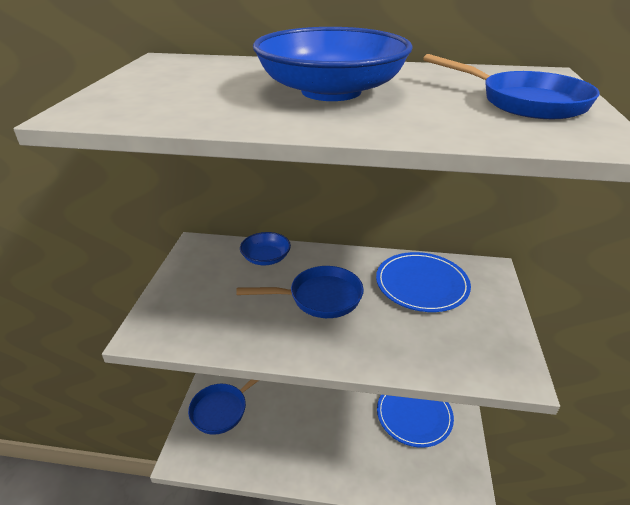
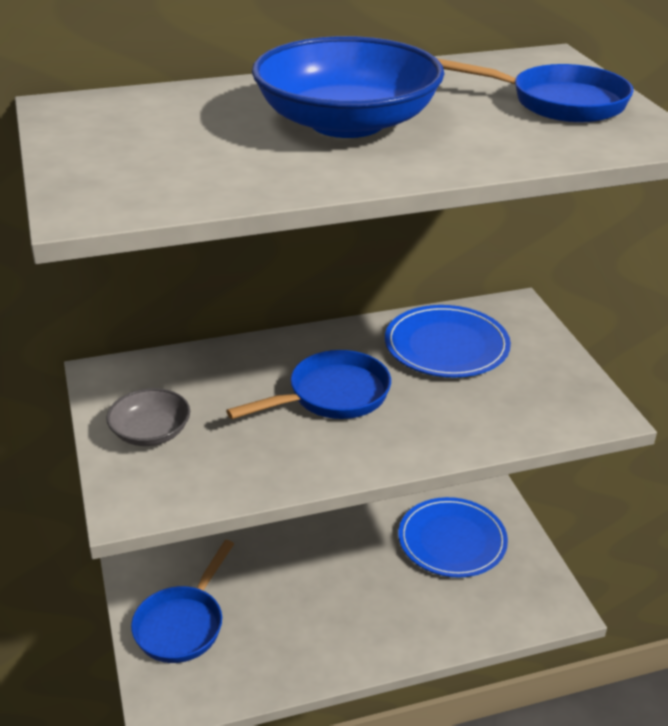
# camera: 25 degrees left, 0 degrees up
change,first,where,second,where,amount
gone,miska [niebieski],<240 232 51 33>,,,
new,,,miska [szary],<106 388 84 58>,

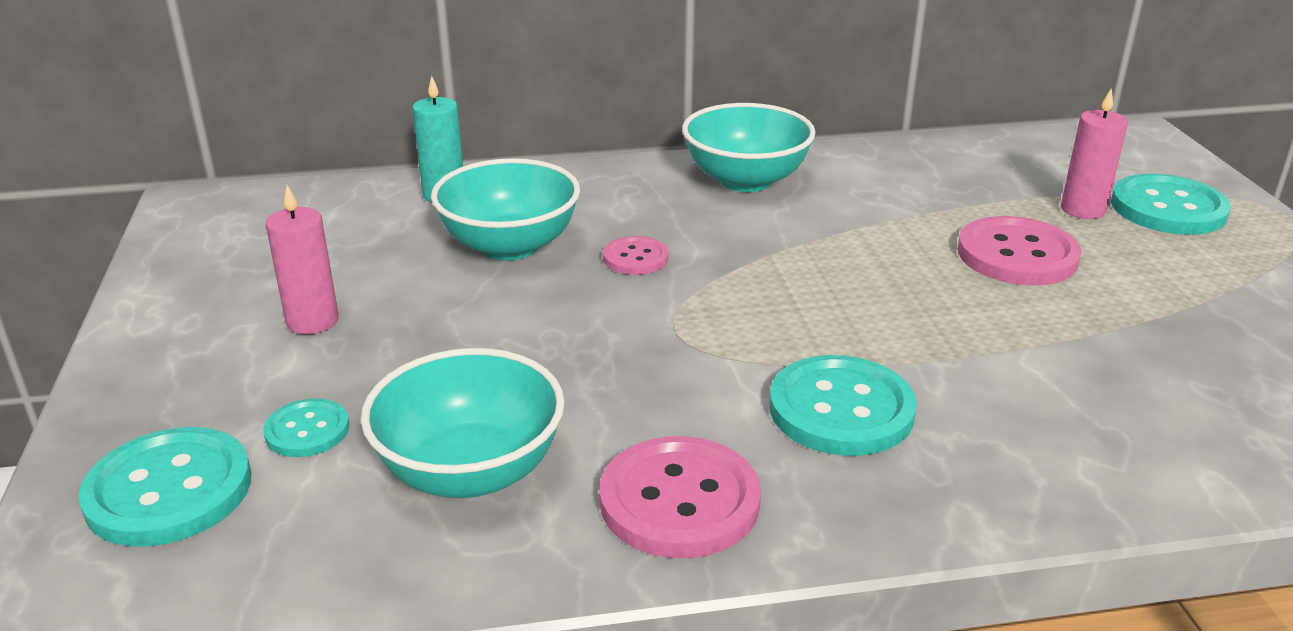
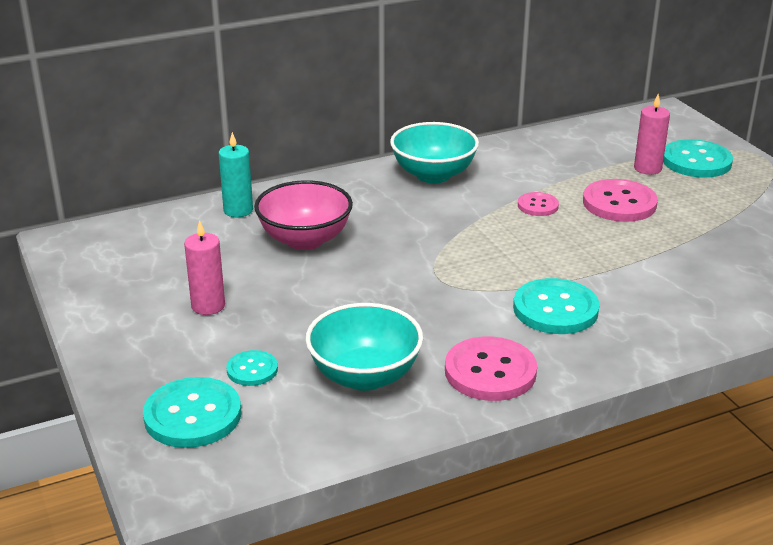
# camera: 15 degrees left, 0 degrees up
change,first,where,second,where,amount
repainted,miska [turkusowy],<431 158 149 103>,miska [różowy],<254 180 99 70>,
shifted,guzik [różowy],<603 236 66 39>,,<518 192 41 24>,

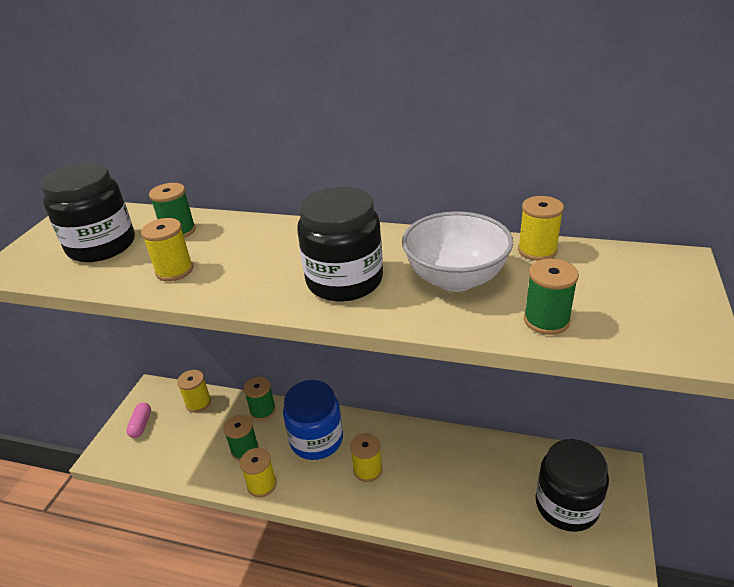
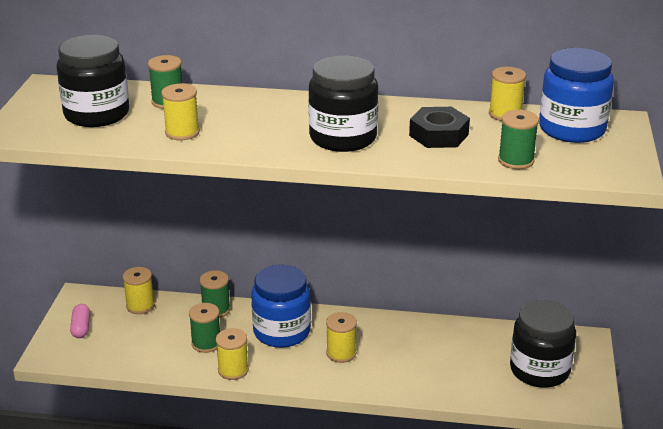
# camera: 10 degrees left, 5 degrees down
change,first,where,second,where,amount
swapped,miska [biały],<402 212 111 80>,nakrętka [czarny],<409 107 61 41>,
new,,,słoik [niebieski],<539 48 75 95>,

____

» What the task requires
Return the data word for word without its pictures.

» Completed task
# camera: 25 degrees left, 0 degrees up
change,first,where,second,where,amount
gone,miska [niebieski],<240 232 51 33>,,,
new,,,miska [szary],<106 388 84 58>,

# camera: 15 degrees left, 0 degrees up
change,first,where,second,where,amount
repainted,miska [turkusowy],<431 158 149 103>,miska [różowy],<254 180 99 70>,
shifted,guzik [różowy],<603 236 66 39>,,<518 192 41 24>,

# camera: 10 degrees left, 5 degrees down
change,first,where,second,where,amount
swapped,miska [biały],<402 212 111 80>,nakrętka [czarny],<409 107 61 41>,
new,,,słoik [niebieski],<539 48 75 95>,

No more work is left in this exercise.